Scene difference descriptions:
========================

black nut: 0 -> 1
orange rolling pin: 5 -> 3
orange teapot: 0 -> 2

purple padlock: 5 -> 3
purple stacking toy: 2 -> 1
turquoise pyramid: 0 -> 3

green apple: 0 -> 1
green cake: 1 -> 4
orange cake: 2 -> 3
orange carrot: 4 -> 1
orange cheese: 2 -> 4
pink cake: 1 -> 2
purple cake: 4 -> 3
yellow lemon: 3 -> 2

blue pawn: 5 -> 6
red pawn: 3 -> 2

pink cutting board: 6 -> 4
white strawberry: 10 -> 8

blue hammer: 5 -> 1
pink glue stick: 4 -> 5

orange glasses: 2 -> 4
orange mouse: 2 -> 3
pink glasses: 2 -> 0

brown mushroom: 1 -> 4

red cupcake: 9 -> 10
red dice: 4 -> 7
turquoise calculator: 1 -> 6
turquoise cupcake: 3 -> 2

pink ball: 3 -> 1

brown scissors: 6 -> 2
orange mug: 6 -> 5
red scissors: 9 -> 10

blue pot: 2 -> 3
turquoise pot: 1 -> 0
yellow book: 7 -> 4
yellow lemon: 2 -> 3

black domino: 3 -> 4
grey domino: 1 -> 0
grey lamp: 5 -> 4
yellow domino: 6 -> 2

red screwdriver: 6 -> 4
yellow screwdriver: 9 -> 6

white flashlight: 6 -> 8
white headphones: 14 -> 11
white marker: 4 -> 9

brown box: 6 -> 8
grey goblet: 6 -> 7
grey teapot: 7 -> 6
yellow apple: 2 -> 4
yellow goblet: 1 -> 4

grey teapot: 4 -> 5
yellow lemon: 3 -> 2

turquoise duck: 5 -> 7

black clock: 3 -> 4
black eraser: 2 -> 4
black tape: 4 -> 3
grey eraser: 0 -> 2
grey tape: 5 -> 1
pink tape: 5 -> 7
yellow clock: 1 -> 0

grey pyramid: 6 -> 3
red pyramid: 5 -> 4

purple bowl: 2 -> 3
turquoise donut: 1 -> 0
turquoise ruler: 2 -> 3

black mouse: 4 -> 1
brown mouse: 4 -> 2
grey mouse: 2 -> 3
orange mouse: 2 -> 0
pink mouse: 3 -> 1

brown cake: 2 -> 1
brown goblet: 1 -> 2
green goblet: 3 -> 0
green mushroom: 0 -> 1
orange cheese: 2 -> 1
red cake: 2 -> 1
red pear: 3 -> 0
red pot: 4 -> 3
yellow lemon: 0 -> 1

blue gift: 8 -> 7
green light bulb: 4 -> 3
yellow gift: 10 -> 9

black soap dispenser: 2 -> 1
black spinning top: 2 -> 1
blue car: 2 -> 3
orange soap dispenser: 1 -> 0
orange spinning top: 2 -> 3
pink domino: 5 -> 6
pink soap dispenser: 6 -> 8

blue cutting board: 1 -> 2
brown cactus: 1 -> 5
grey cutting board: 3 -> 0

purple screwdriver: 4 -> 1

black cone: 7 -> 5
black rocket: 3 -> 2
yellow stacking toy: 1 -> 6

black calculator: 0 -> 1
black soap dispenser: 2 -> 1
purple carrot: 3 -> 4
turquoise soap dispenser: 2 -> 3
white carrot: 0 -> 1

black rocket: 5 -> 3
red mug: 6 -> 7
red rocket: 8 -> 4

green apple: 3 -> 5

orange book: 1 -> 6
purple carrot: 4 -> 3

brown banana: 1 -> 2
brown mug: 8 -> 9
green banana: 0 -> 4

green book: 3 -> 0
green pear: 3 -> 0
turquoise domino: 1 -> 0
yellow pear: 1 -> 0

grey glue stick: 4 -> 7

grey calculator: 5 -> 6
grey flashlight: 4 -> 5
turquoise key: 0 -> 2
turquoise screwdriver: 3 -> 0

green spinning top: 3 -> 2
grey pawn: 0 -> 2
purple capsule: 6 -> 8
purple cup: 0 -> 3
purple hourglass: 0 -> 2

========================

Among the lines above, which hold the word "flashlight"? Report each one.

**REPLY TO THE EXERCISE:**
white flashlight: 6 -> 8
grey flashlight: 4 -> 5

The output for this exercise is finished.